═════ Records to process ═════

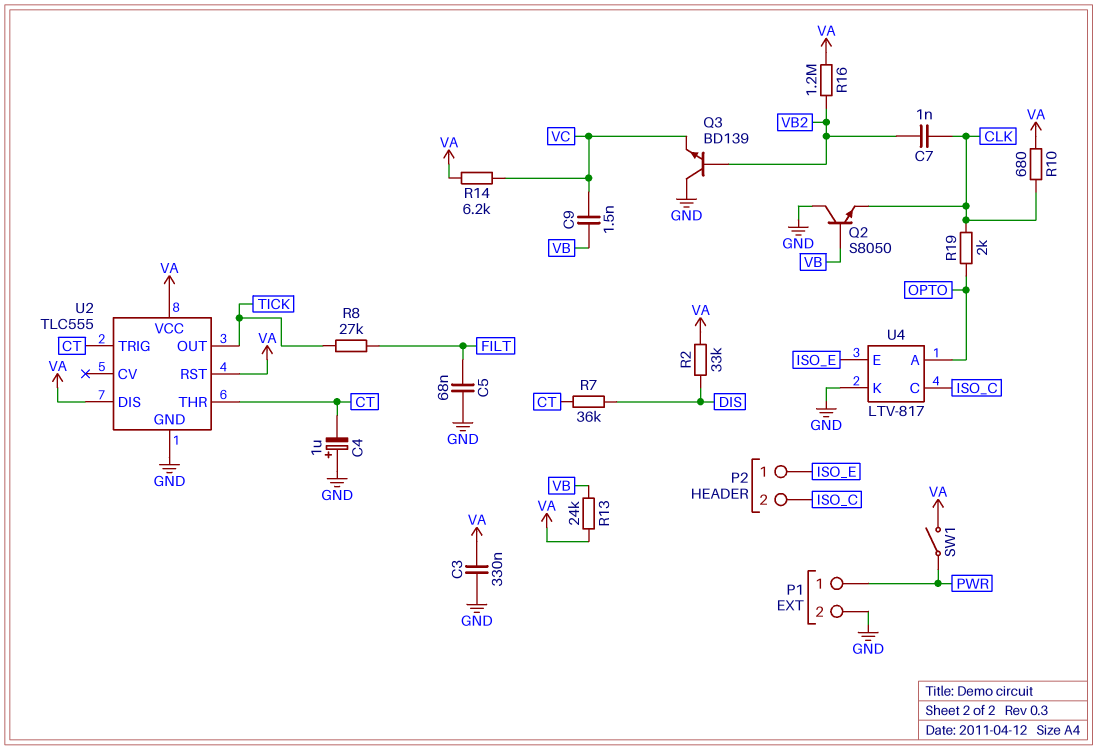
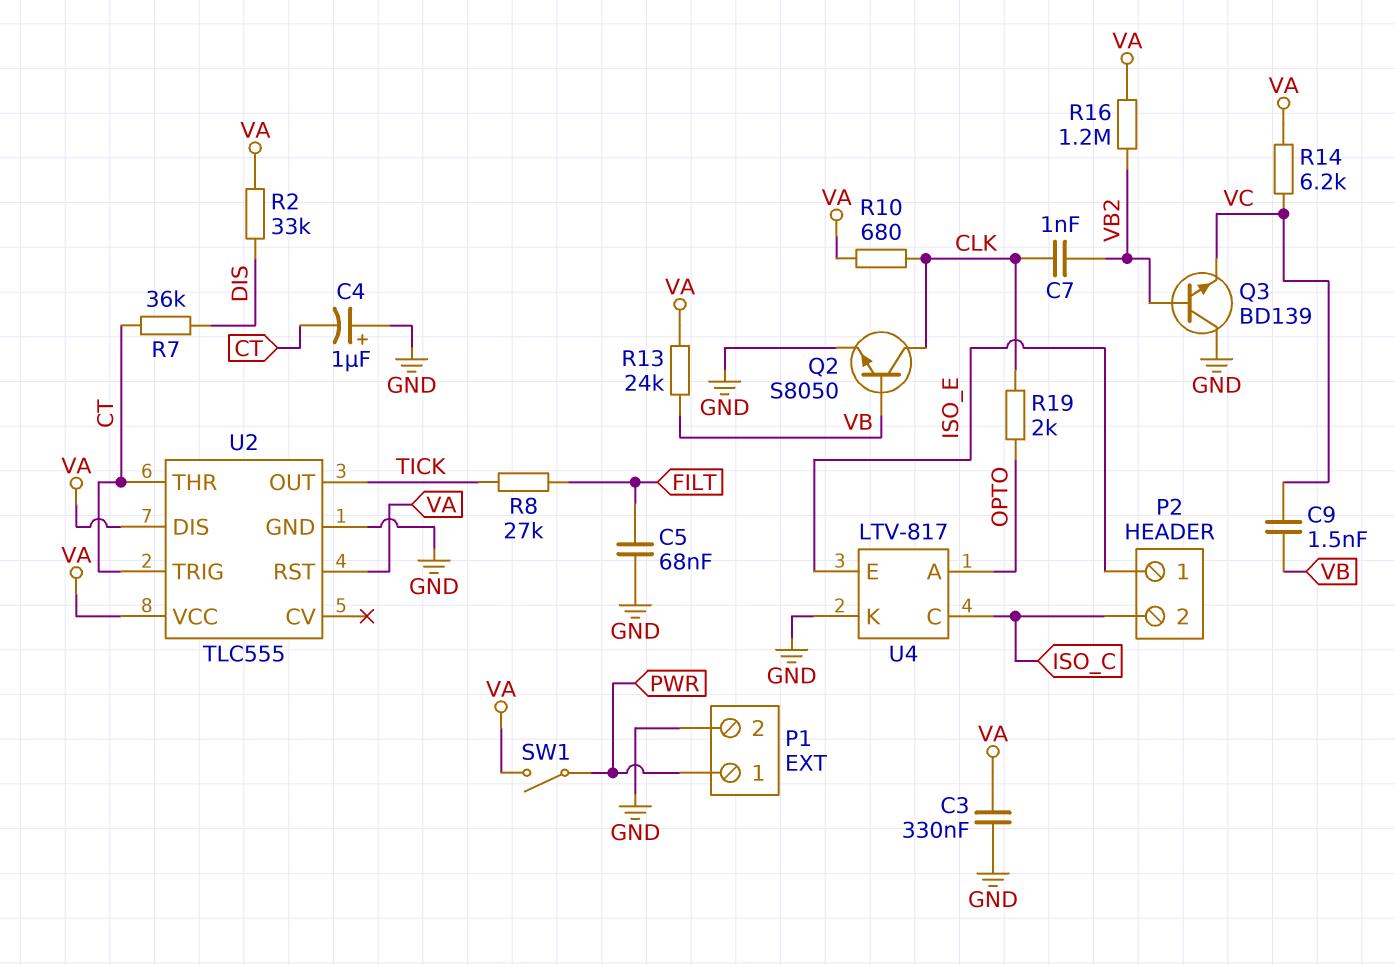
Q2: NPN S8050 (B VB, C GND, E CLK) -> NPN S8050 (B VB, C CLK, E GND)

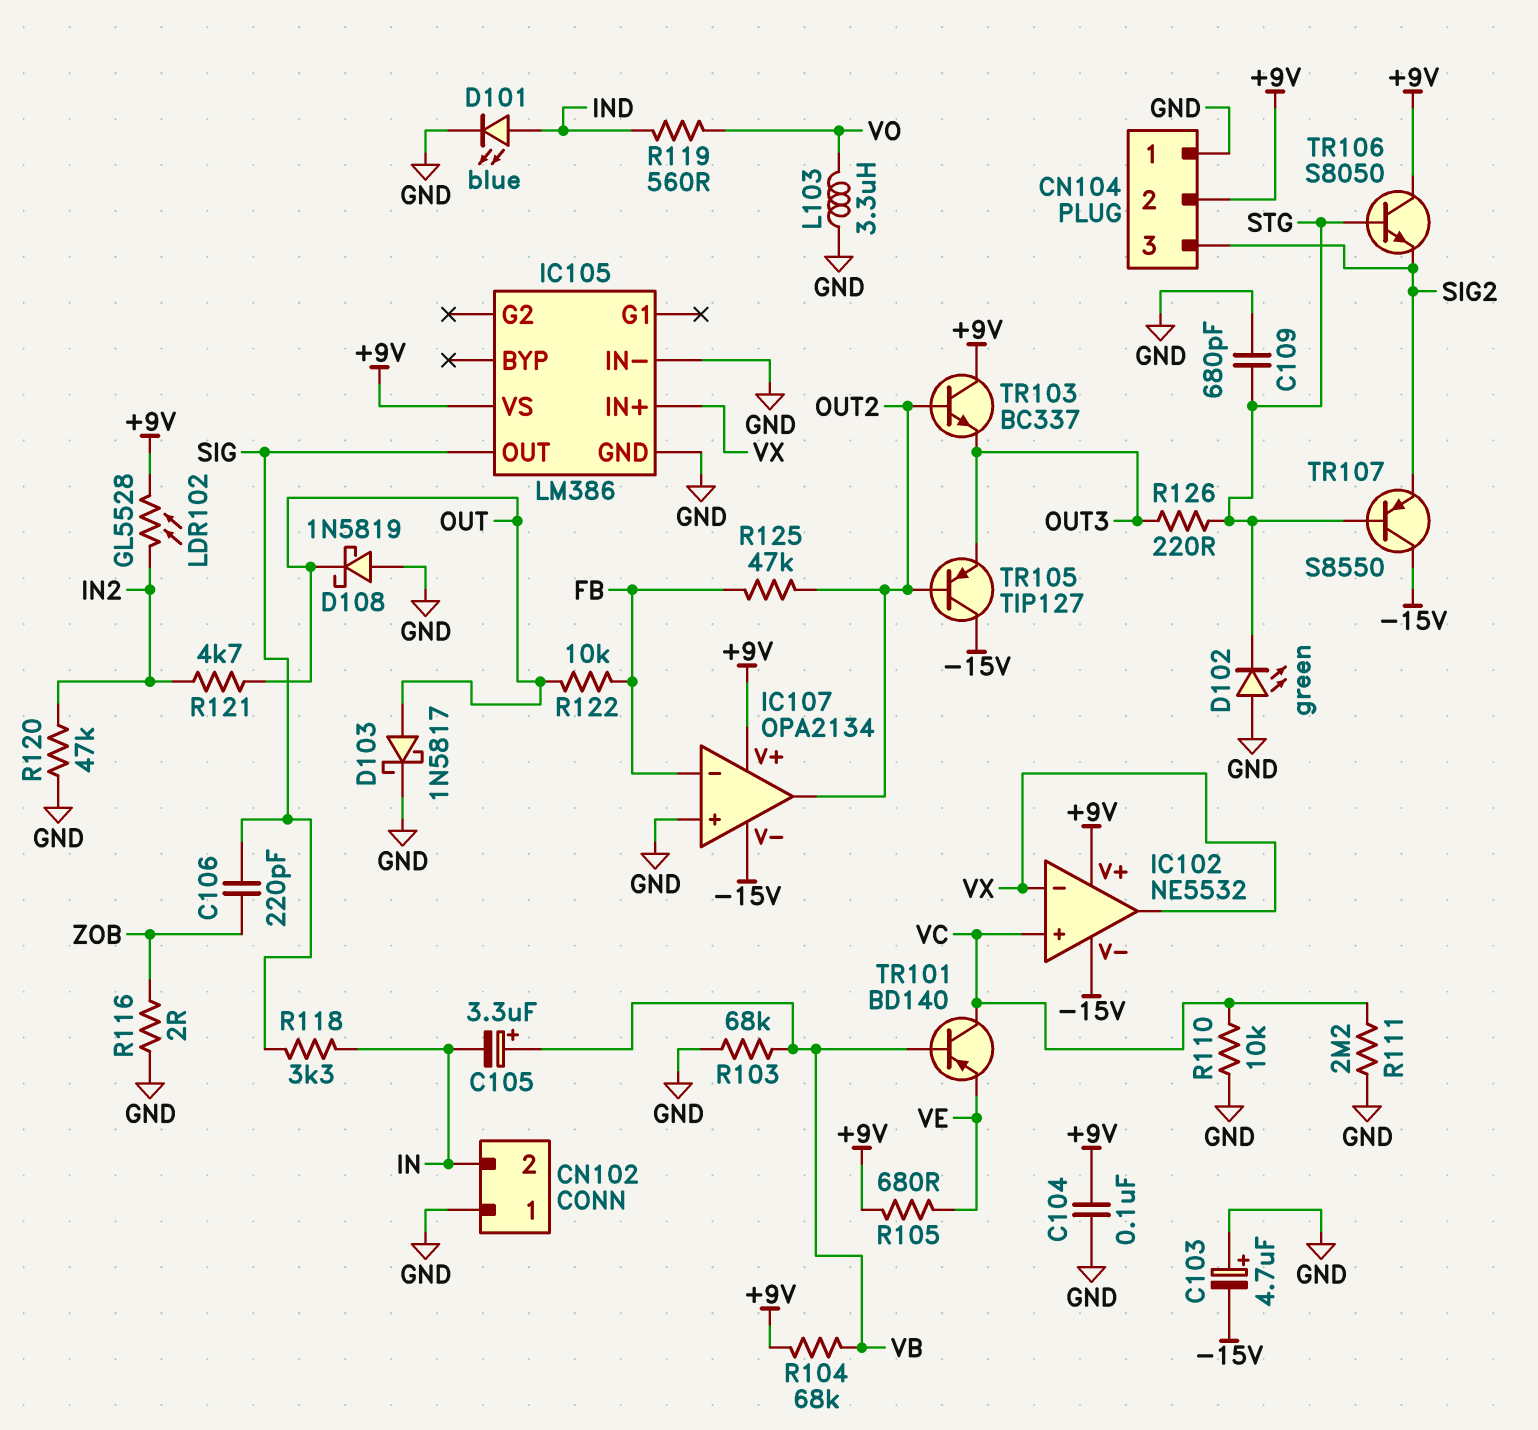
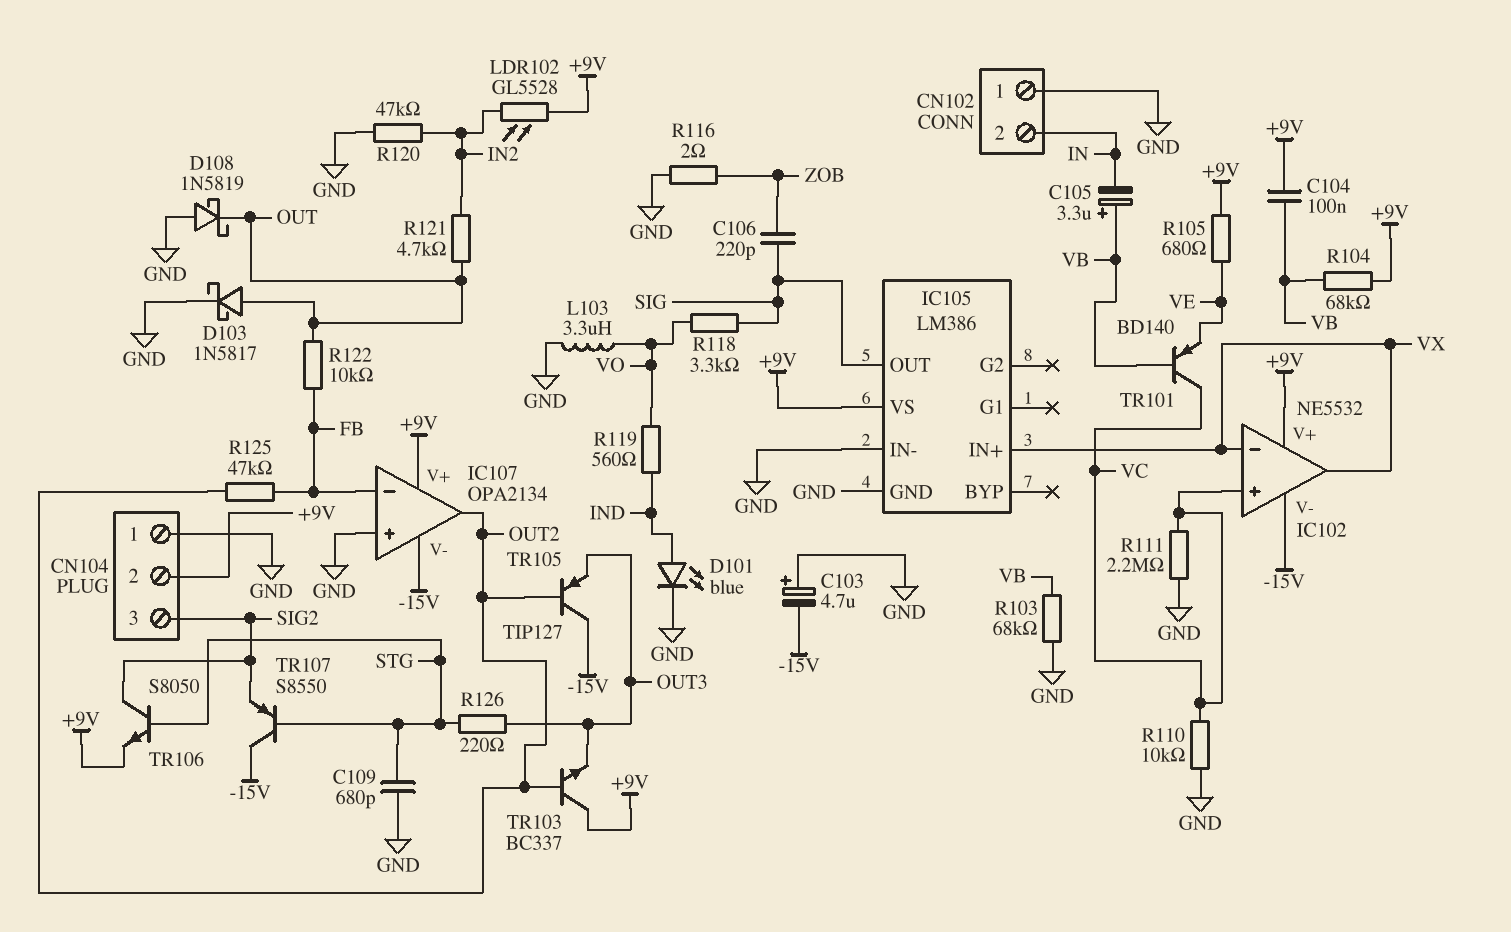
C104: 100nF (+9V, GND) -> 100nF (+9V, VB)
D102: LED green (A GND, K STG) -> none
R118: 3.3k (IN, SIG) -> 3.3k (SIG, VO)
TR106: NPN S8050 (B STG, C +9V, E SIG2) -> NPN S8050 (B STG, C SIG2, E +9V)

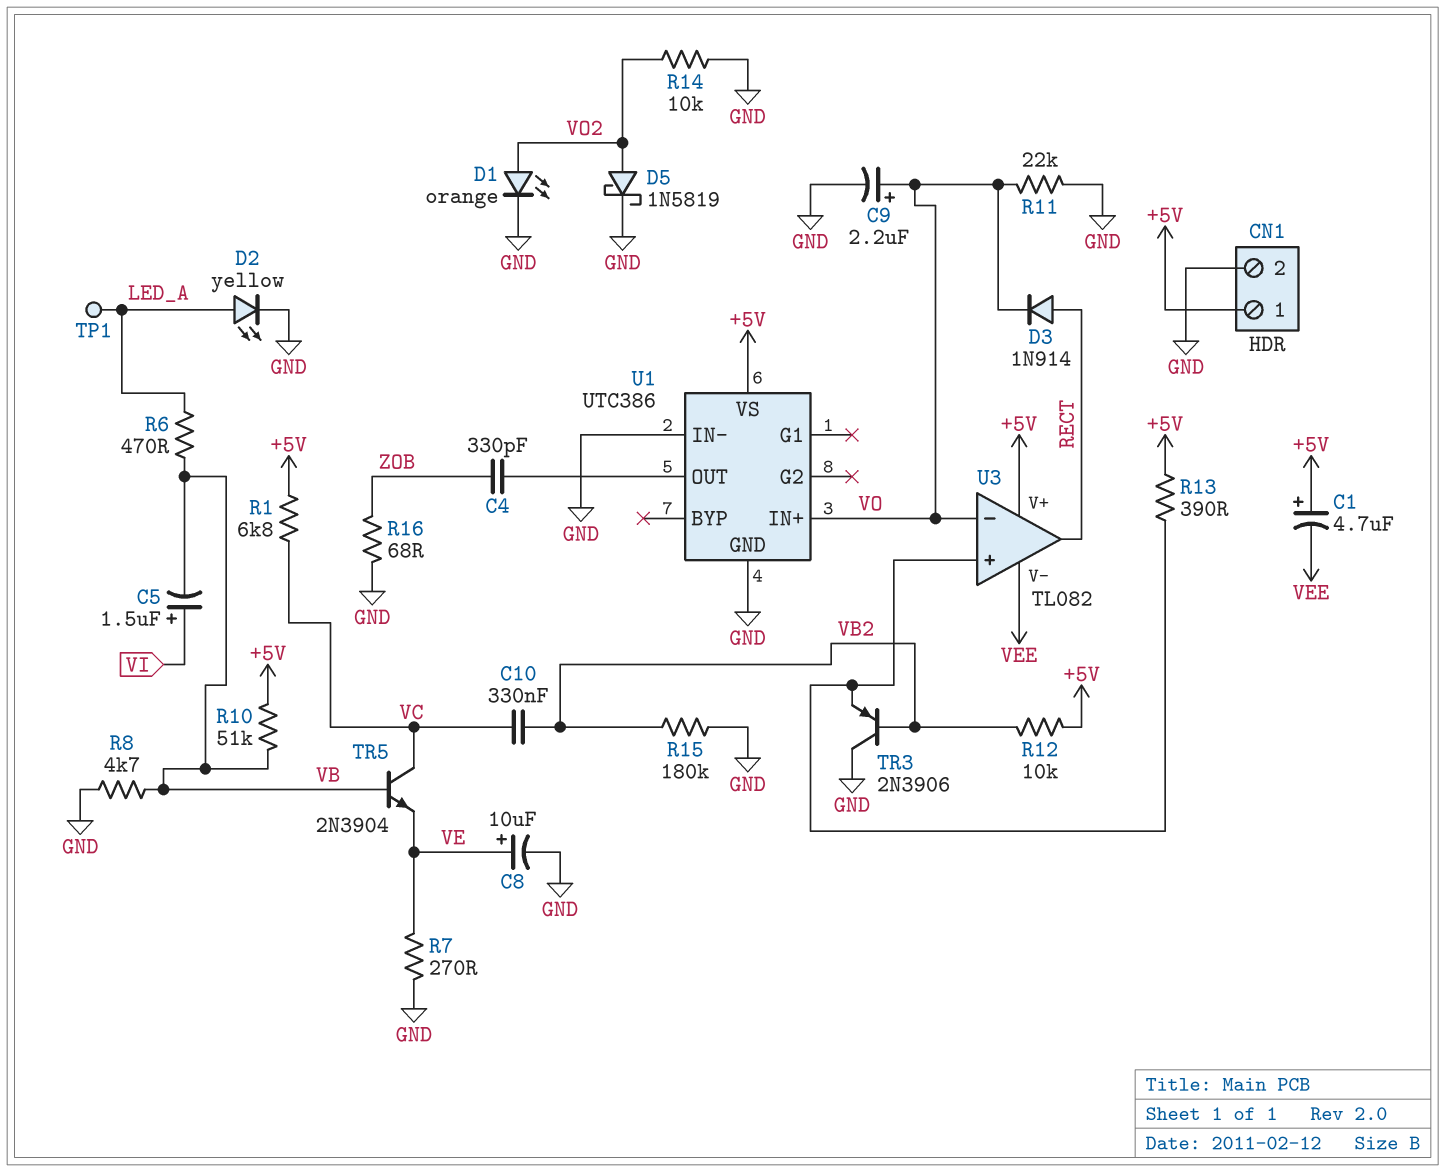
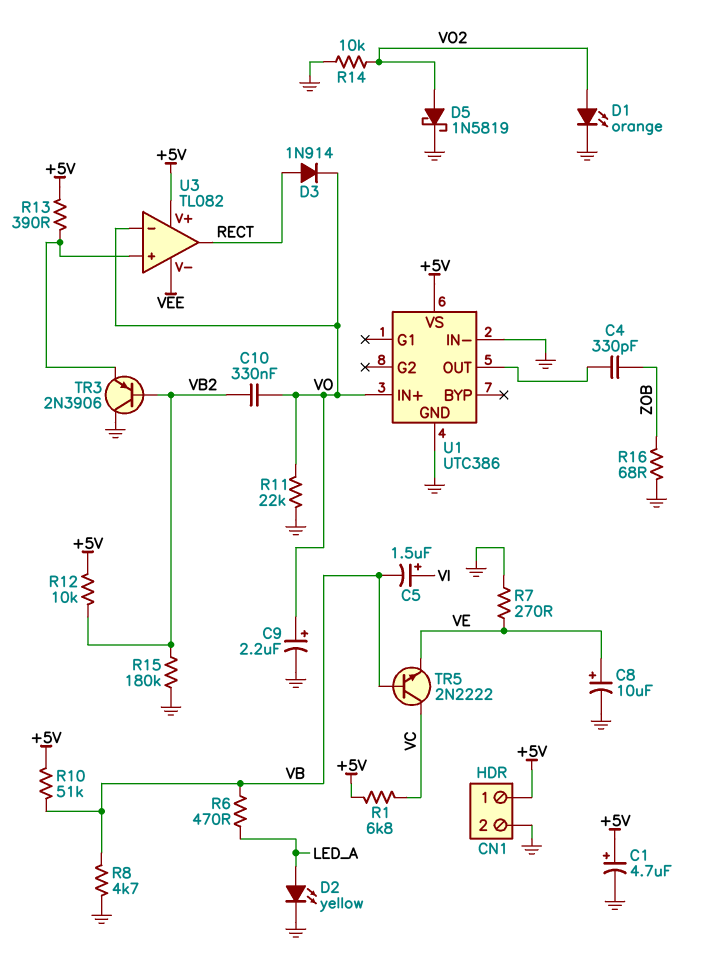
C1: 4.7uF (plus +5V, minus VEE) -> 4.7uF (plus +5V, minus GND)
C10: 330nF (VB2, VC) -> 330nF (VB2, VO)
TP1: test point (LED_A) -> none
TR5: NPN 2N3904 (B VB, C VC, E VE) -> NPN 2N2222 (B VB, C VC, E VE)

═════

Work instruction: Write out the records above in full and exactly, with no pictures.

Response for this exercise:
Q2: NPN S8050 (B VB, C GND, E CLK) -> NPN S8050 (B VB, C CLK, E GND)

C104: 100nF (+9V, GND) -> 100nF (+9V, VB)
D102: LED green (A GND, K STG) -> none
R118: 3.3k (IN, SIG) -> 3.3k (SIG, VO)
TR106: NPN S8050 (B STG, C +9V, E SIG2) -> NPN S8050 (B STG, C SIG2, E +9V)

C1: 4.7uF (plus +5V, minus VEE) -> 4.7uF (plus +5V, minus GND)
C10: 330nF (VB2, VC) -> 330nF (VB2, VO)
TP1: test point (LED_A) -> none
TR5: NPN 2N3904 (B VB, C VC, E VE) -> NPN 2N2222 (B VB, C VC, E VE)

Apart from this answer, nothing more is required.